DATA EXTRACTS:
..............................

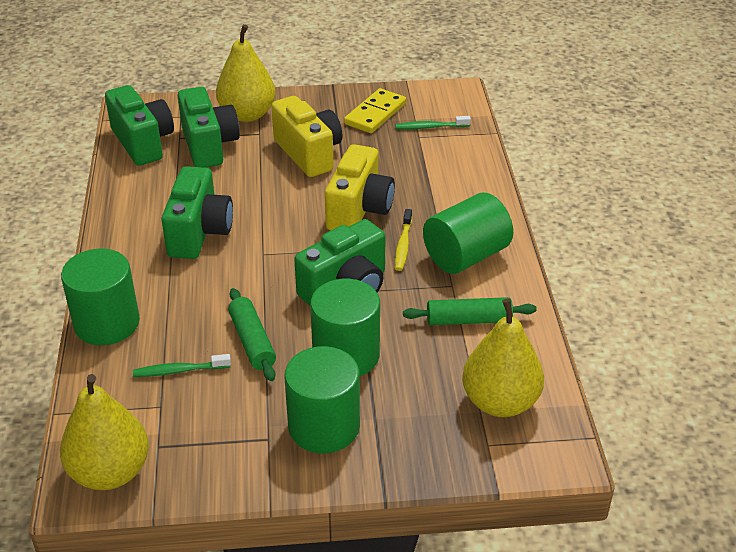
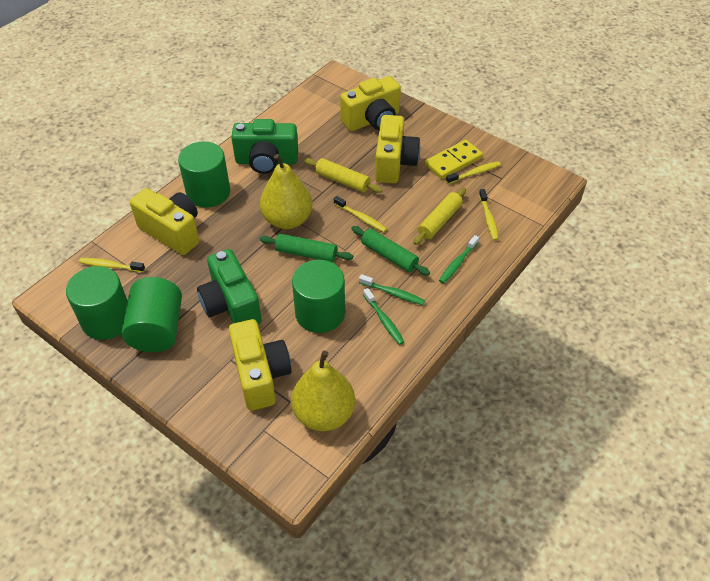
green camera: 4 -> 2
green toothbrush: 2 -> 3
yellow camera: 2 -> 4
yellow pear: 3 -> 2
yellow rolling pin: 0 -> 2
yellow toothbrush: 1 -> 4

..............................

PROBLEM TO SOLVE: Repeat each record exactly as shown above, dropping all images.

EXERCISE OUTPUT:
green camera: 4 -> 2
green toothbrush: 2 -> 3
yellow camera: 2 -> 4
yellow pear: 3 -> 2
yellow rolling pin: 0 -> 2
yellow toothbrush: 1 -> 4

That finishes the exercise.